"""

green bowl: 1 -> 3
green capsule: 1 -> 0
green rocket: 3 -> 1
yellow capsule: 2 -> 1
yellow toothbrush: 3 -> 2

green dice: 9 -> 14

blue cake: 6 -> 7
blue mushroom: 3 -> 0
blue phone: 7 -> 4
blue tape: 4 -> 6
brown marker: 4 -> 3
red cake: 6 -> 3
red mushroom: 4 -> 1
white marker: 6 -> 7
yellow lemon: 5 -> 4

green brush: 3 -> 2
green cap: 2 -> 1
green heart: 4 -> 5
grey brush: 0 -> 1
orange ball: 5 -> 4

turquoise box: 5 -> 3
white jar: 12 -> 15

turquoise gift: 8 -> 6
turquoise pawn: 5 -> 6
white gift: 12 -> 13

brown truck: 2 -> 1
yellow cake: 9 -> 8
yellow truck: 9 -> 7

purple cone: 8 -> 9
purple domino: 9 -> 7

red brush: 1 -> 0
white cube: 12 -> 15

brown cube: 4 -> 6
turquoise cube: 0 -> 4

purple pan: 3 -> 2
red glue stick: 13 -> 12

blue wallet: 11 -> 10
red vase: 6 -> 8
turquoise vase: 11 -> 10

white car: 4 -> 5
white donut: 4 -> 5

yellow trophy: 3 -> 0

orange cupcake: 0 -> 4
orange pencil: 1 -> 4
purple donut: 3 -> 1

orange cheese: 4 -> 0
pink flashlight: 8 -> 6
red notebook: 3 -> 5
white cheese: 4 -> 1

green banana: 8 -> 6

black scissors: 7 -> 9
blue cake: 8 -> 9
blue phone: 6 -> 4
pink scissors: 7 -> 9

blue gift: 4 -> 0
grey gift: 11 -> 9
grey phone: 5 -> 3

"""

What is required:
Return exactly, and only, the lines above starting at the line that contains "yellow toothbrush: 3 -> 2" and ending at the line that contains "grey brush: 0 -> 1".

Expected answer:
yellow toothbrush: 3 -> 2

green dice: 9 -> 14

blue cake: 6 -> 7
blue mushroom: 3 -> 0
blue phone: 7 -> 4
blue tape: 4 -> 6
brown marker: 4 -> 3
red cake: 6 -> 3
red mushroom: 4 -> 1
white marker: 6 -> 7
yellow lemon: 5 -> 4

green brush: 3 -> 2
green cap: 2 -> 1
green heart: 4 -> 5
grey brush: 0 -> 1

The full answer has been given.